### [AIM OF THE TASK]
Copy out, exactly as given, every line from the line with "camera: 45 degrees left, 5 degrees up" to the end of the listing, both of those lines included.

### [GIVEN RECORDS]

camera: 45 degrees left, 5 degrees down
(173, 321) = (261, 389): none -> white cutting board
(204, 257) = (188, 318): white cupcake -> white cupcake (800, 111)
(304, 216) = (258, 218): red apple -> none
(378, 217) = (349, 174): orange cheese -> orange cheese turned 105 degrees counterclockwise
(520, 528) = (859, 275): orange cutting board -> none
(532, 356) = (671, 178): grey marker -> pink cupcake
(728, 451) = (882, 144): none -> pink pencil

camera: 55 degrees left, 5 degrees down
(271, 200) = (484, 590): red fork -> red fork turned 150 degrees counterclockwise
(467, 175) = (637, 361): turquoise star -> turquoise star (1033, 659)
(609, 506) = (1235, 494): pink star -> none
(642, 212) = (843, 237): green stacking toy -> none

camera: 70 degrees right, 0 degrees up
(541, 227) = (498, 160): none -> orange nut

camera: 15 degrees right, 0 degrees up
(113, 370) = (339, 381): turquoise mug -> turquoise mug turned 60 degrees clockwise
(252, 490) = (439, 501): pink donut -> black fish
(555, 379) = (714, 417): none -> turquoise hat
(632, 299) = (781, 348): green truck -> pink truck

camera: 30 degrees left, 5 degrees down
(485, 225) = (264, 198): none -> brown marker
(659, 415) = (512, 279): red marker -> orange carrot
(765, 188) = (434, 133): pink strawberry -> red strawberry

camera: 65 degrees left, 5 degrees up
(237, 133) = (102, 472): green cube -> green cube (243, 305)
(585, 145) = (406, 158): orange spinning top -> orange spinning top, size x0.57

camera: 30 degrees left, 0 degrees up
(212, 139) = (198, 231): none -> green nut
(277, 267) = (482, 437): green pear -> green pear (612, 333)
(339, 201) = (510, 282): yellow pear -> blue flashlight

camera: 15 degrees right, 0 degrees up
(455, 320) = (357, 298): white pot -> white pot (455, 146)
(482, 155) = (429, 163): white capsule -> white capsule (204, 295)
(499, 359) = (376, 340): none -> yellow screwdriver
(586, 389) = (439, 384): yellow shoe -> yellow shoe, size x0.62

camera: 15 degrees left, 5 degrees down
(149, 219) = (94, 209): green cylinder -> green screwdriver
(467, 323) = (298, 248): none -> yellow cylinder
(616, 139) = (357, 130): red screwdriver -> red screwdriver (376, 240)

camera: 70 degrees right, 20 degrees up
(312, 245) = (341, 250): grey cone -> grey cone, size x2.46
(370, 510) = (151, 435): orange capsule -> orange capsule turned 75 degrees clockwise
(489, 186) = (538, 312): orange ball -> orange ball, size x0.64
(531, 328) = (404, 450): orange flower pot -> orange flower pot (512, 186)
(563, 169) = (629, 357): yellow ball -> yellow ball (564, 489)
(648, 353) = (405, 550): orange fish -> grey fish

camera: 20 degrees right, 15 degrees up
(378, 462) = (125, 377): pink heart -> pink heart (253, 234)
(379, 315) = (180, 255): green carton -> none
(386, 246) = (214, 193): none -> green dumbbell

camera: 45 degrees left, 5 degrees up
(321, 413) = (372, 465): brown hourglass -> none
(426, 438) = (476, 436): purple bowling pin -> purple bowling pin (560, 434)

### [RESPONSE AREA]
camera: 45 degrees left, 5 degrees up
(321, 413) = (372, 465): brown hourglass -> none
(426, 438) = (476, 436): purple bowling pin -> purple bowling pin (560, 434)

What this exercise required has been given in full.